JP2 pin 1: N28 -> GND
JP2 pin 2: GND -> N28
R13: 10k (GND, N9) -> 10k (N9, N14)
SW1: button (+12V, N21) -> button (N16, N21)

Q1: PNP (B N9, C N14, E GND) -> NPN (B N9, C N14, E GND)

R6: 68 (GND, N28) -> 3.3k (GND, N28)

______

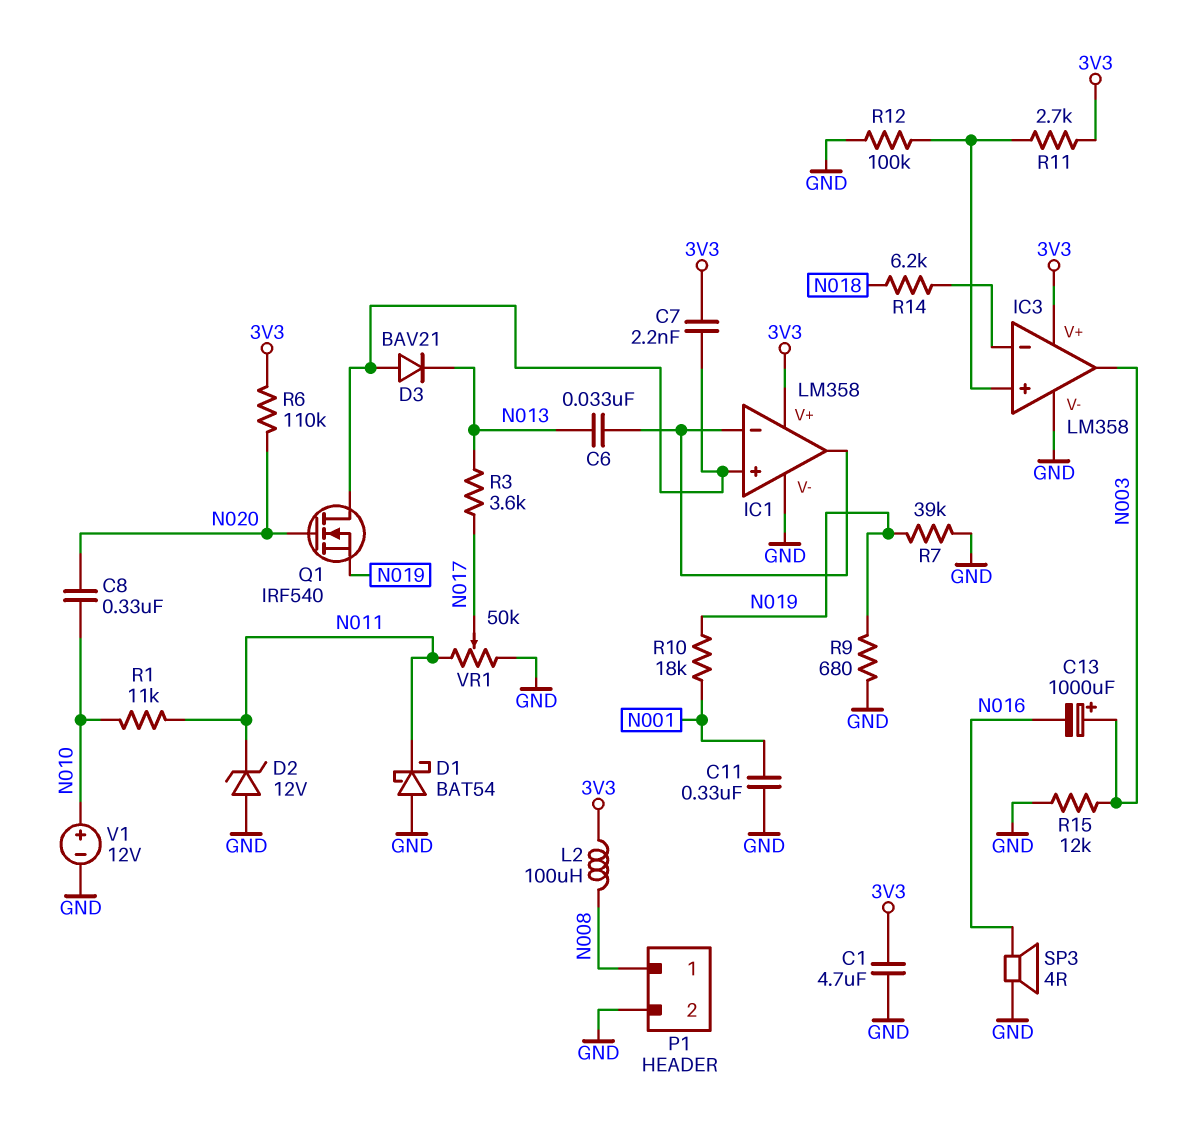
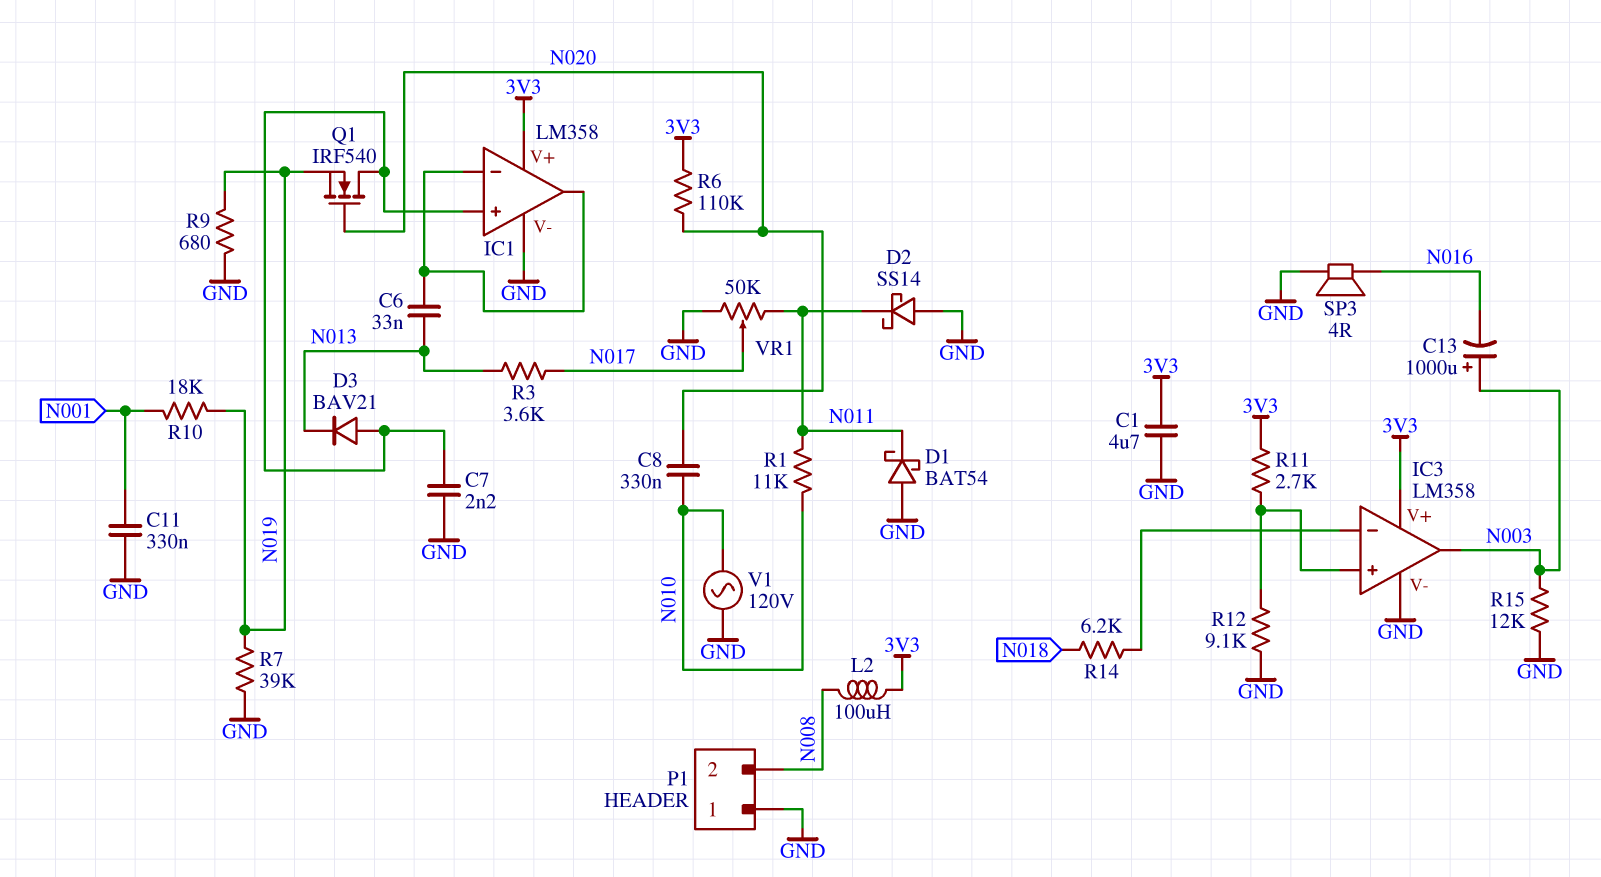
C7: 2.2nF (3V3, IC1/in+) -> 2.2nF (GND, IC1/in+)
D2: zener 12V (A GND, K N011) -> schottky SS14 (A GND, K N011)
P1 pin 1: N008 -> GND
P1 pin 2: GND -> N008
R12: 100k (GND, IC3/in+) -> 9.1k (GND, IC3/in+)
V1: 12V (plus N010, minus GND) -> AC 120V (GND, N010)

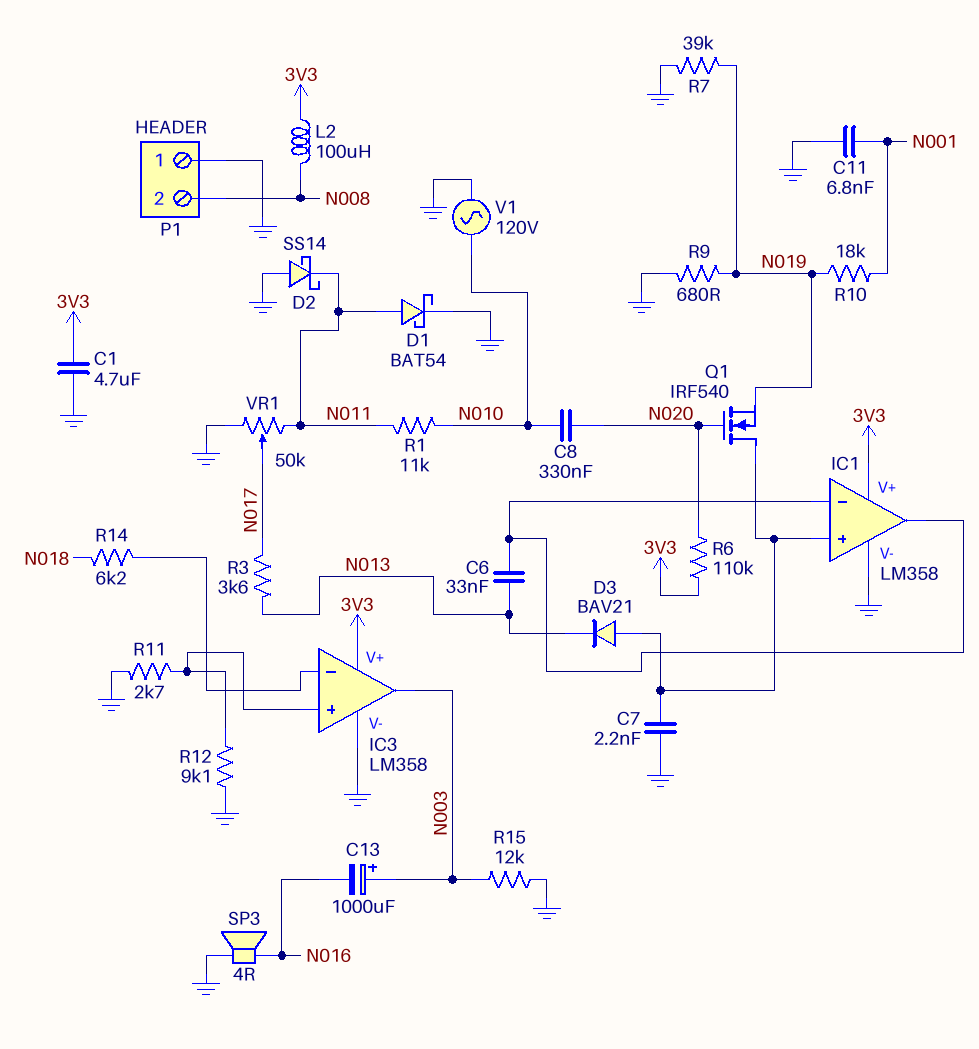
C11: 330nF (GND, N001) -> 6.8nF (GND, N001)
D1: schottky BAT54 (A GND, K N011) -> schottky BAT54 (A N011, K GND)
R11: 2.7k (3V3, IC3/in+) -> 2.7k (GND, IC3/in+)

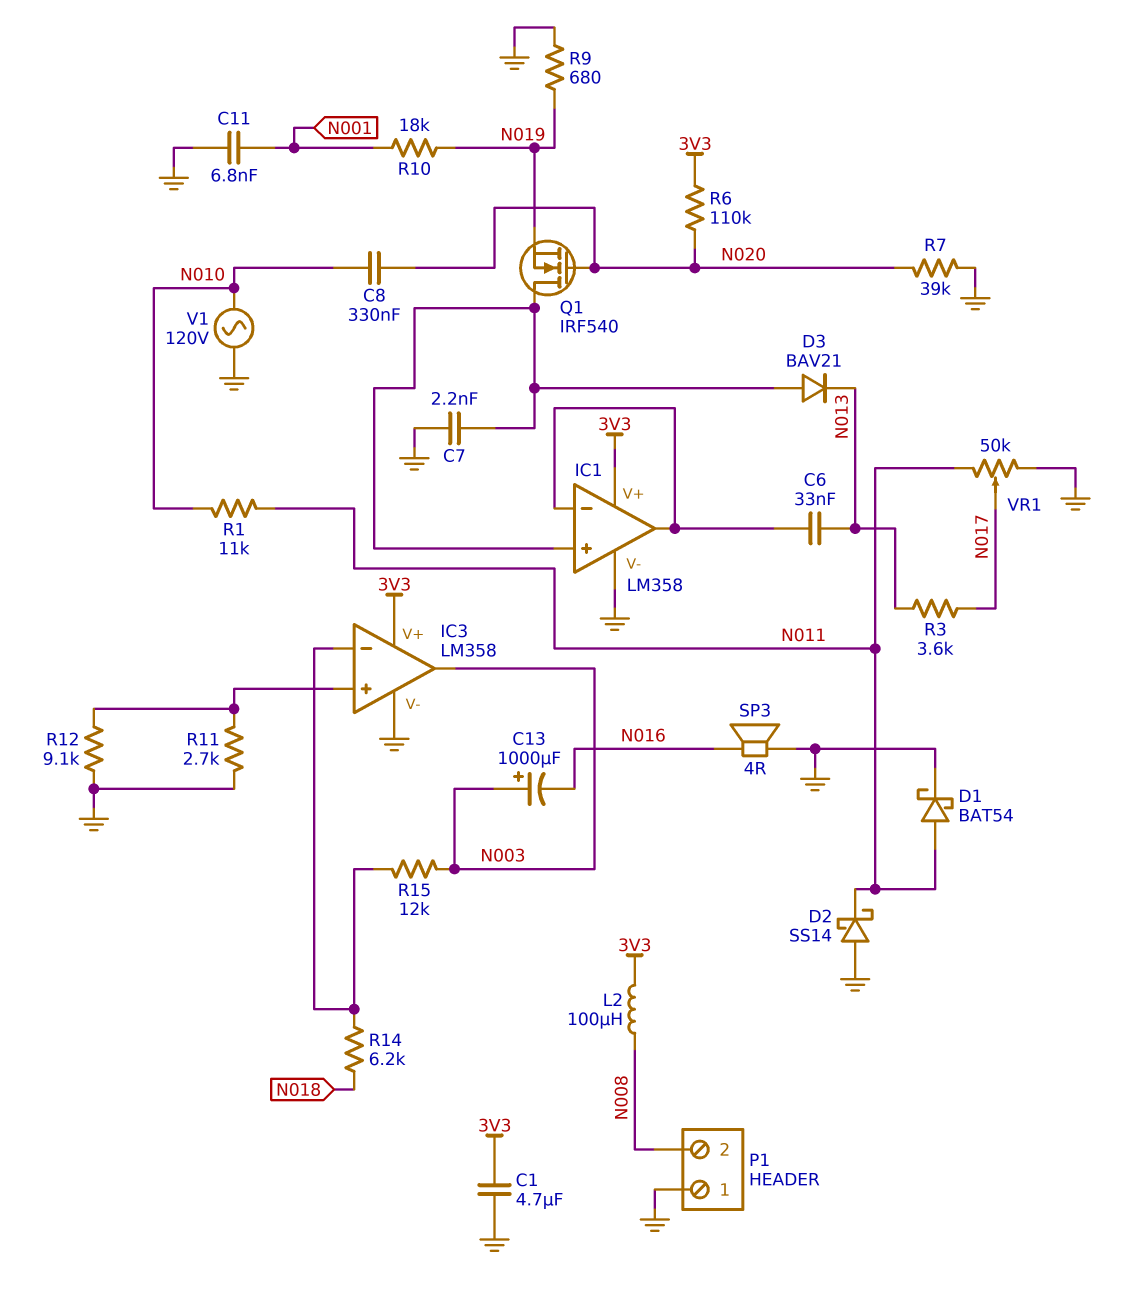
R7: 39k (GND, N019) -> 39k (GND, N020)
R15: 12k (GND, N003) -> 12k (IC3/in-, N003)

______

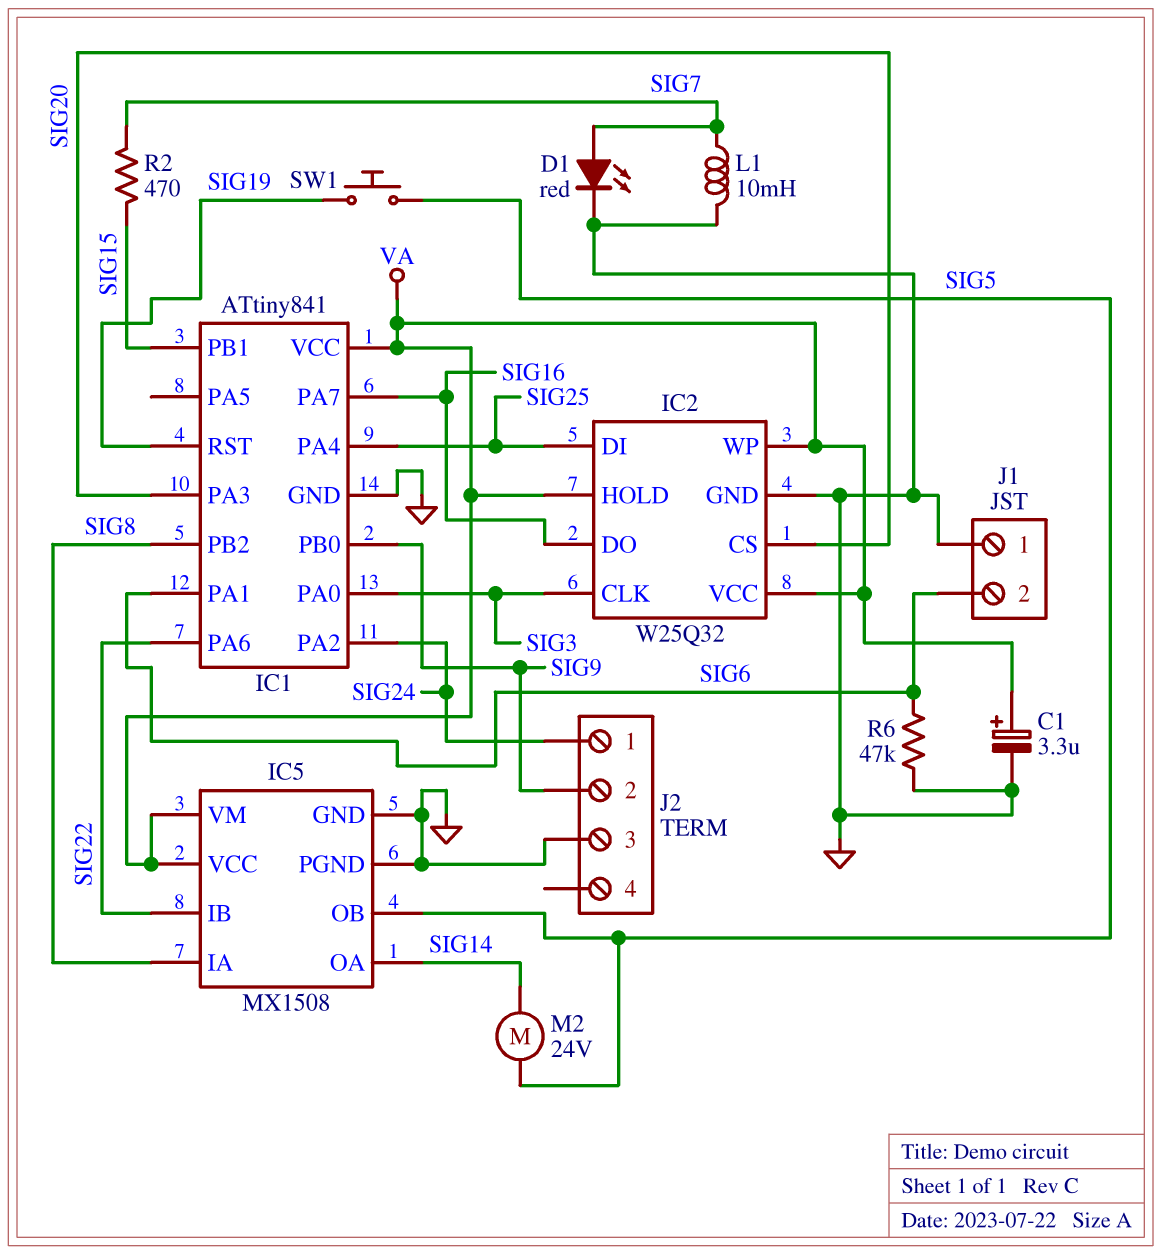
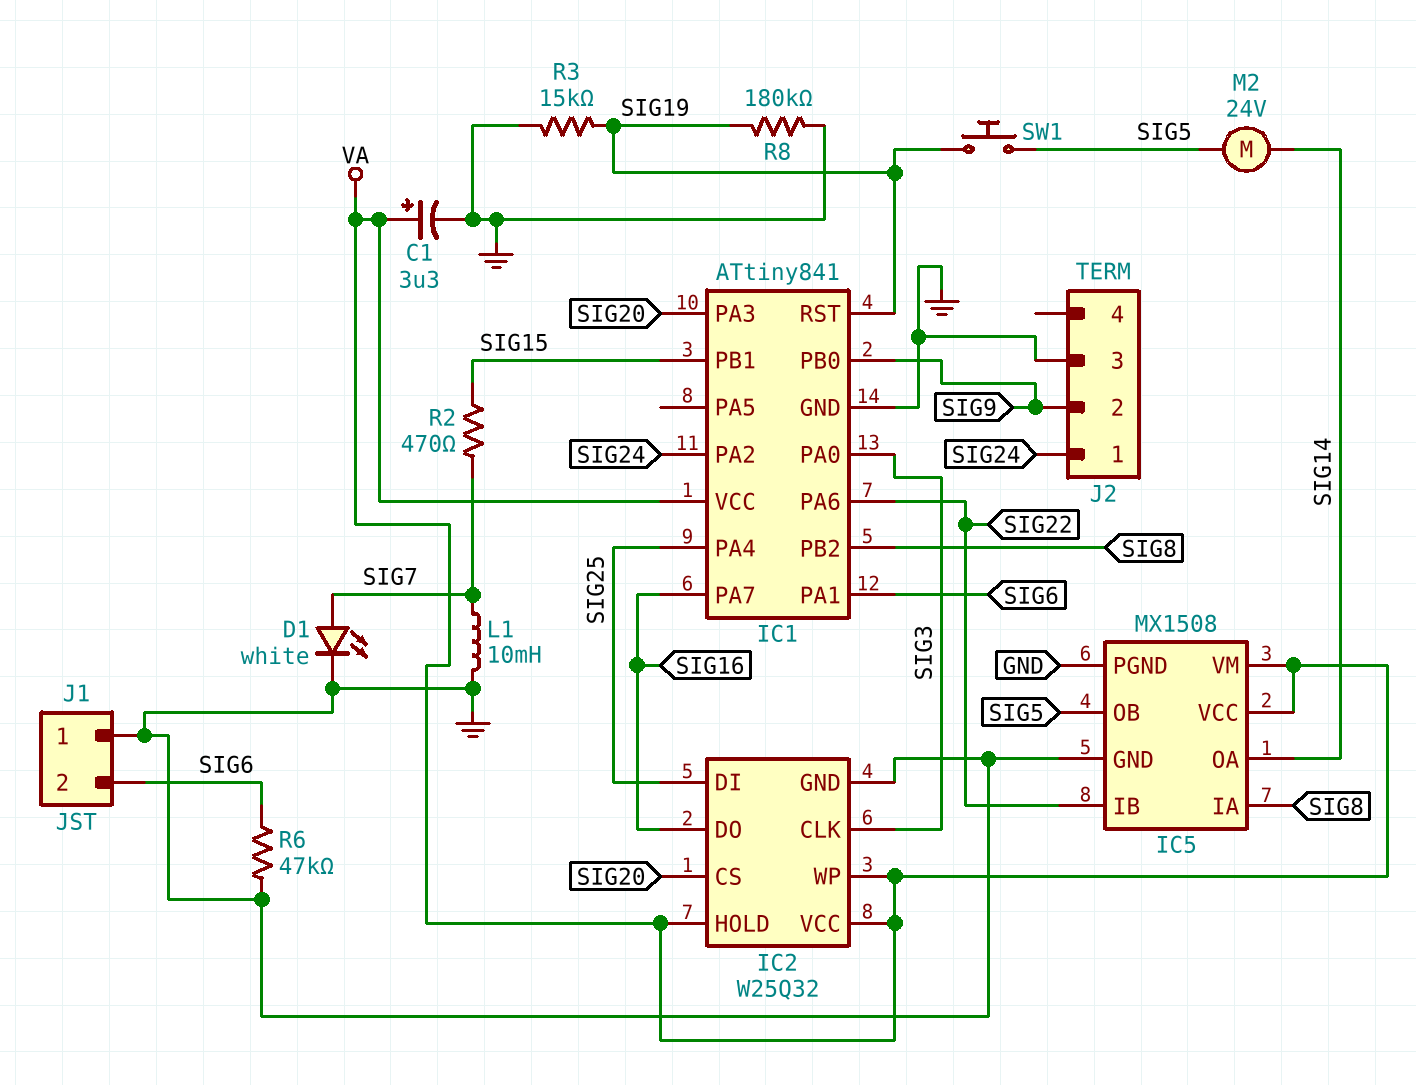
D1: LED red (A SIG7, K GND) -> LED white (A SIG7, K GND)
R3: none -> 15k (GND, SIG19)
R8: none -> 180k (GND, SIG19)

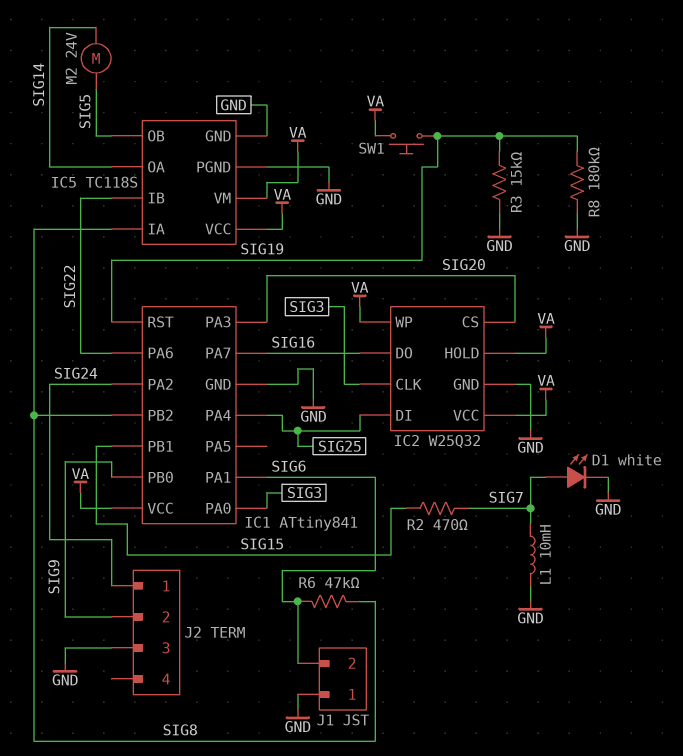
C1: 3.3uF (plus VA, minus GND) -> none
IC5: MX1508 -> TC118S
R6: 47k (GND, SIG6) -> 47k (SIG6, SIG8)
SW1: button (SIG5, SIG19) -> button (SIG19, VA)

______

- [What you will do] From the data above, copy every line where "schottky" appears.

- [Response area]
D2: zener 12V (A GND, K N011) -> schottky SS14 (A GND, K N011)
D1: schottky BAT54 (A GND, K N011) -> schottky BAT54 (A N011, K GND)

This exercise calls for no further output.